## BRIEF
Search the entries below for the string "lime" and give the number of lines that hold it, nothing else.

## RECORDED DATA
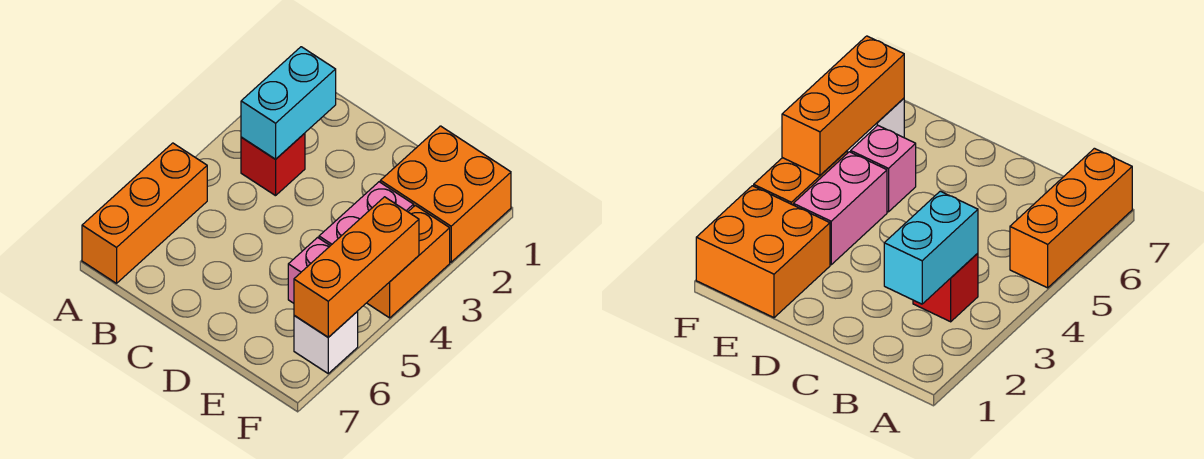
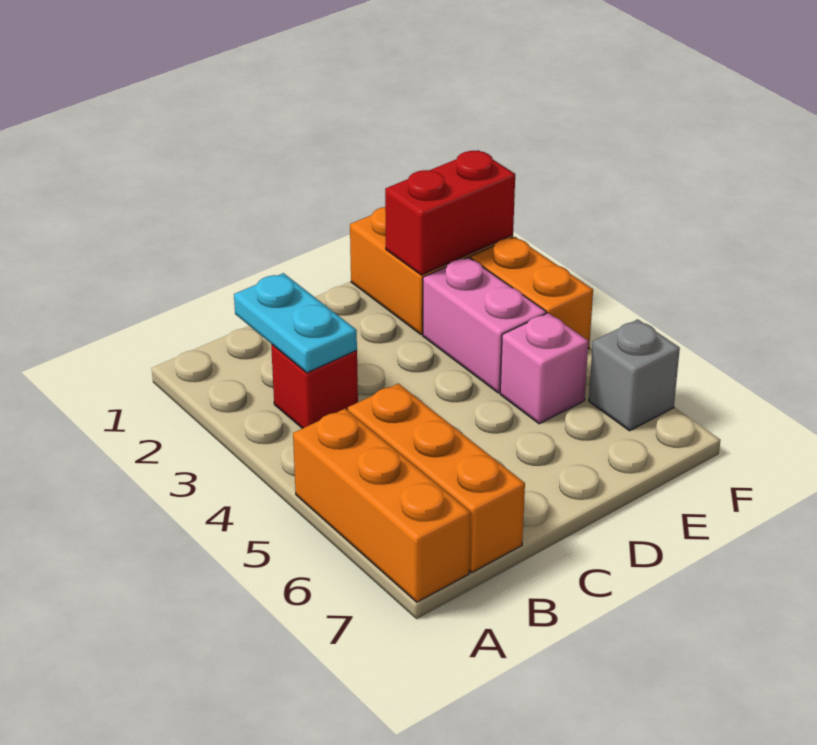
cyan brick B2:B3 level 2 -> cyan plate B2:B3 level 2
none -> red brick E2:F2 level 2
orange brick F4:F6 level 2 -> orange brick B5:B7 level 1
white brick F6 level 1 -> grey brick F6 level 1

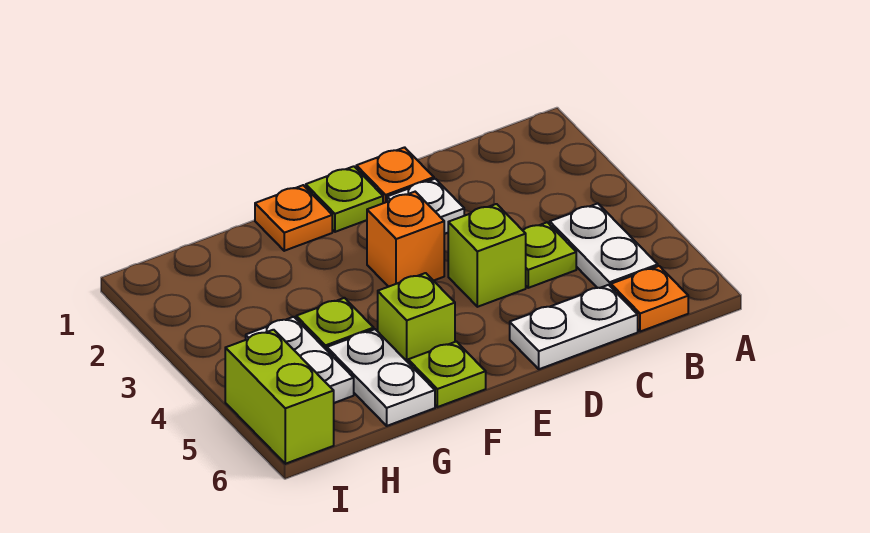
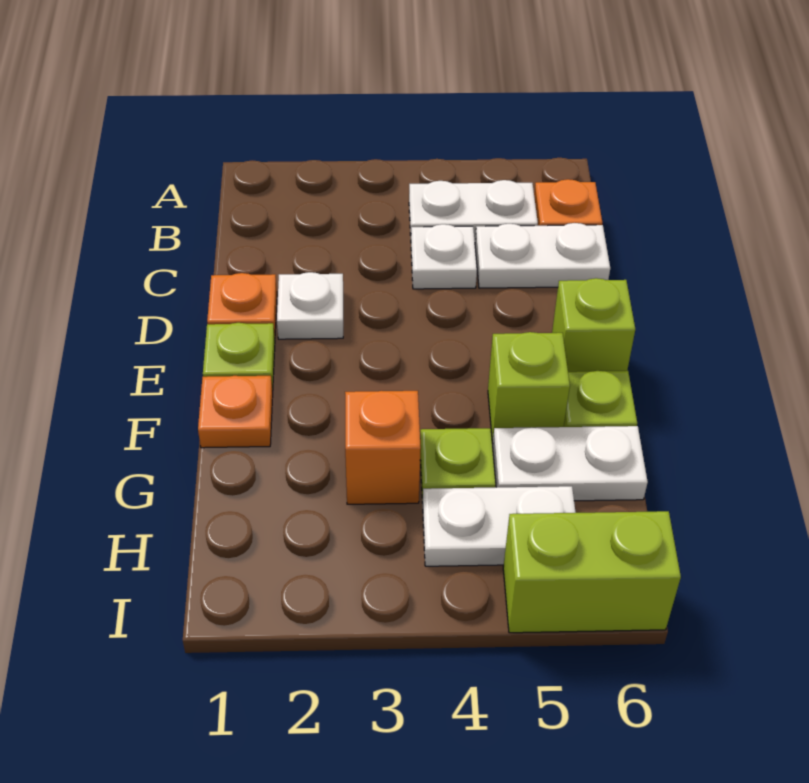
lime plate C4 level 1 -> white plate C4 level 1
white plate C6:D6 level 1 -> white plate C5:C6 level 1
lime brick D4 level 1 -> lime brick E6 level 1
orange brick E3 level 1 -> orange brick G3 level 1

## SOLVED PROBLEM
2